Content starts

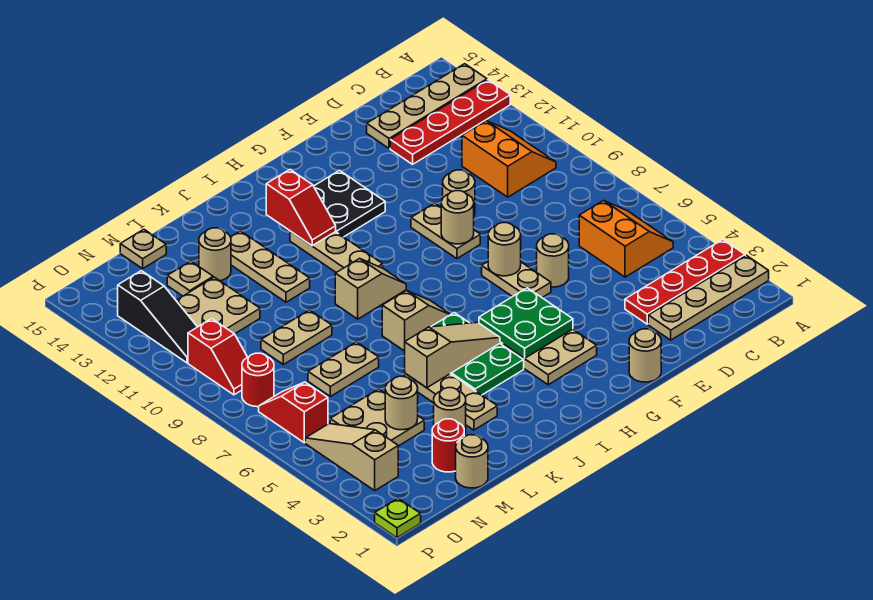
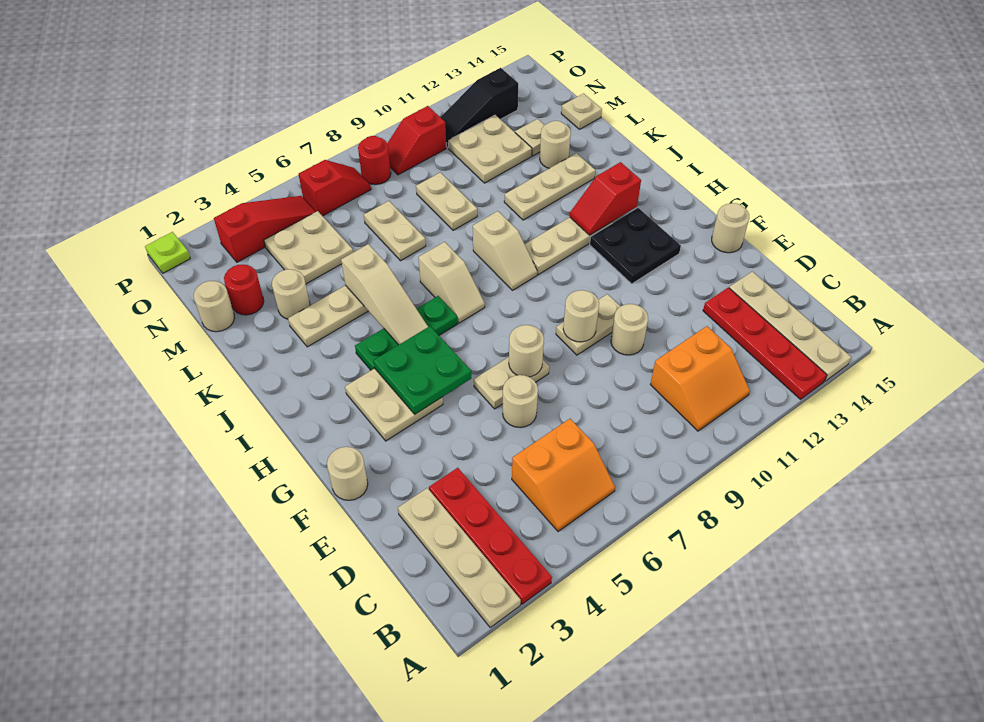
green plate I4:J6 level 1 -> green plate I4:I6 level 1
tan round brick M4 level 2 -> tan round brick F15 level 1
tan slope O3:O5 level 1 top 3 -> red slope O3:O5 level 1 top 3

Content ends
Content starts

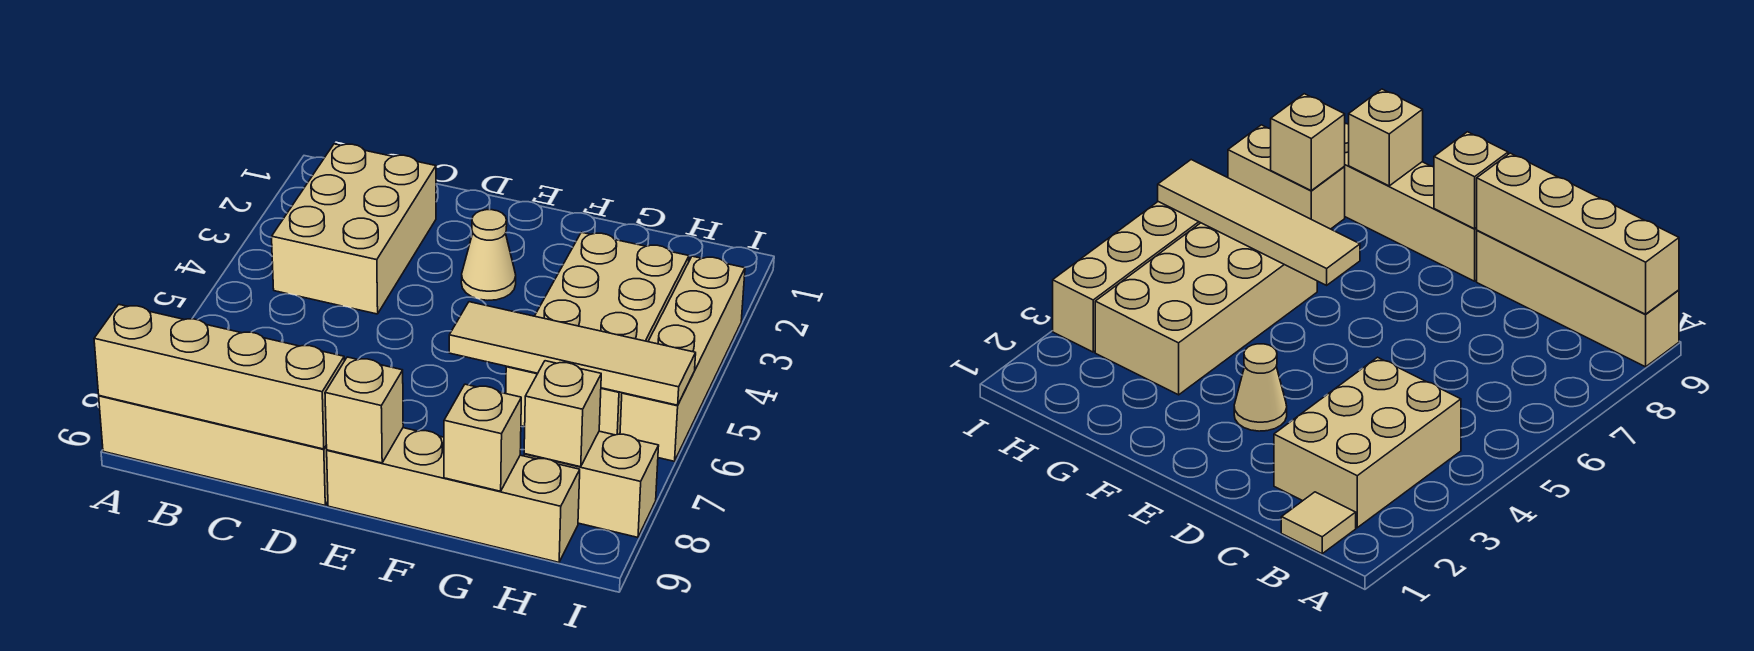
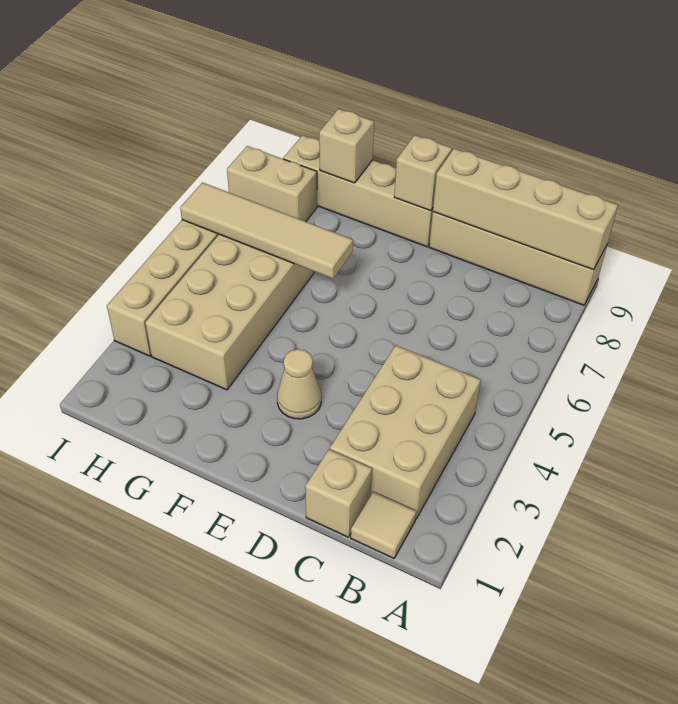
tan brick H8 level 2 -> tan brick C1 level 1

Content ends
Content starts

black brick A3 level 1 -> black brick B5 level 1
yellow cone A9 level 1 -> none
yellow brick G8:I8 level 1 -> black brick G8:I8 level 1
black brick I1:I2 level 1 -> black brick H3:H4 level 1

Content ends

[WHAT IS BEING ASKED]
The expected answer is an exact copy of the lines above, beginning at the line with "green plate I4:J6" and ending at the line with "tan slope O3:O5", with both ends in.

[REPLY TO THE EXERCISE]
green plate I4:J6 level 1 -> green plate I4:I6 level 1
tan round brick M4 level 2 -> tan round brick F15 level 1
tan slope O3:O5 level 1 top 3 -> red slope O3:O5 level 1 top 3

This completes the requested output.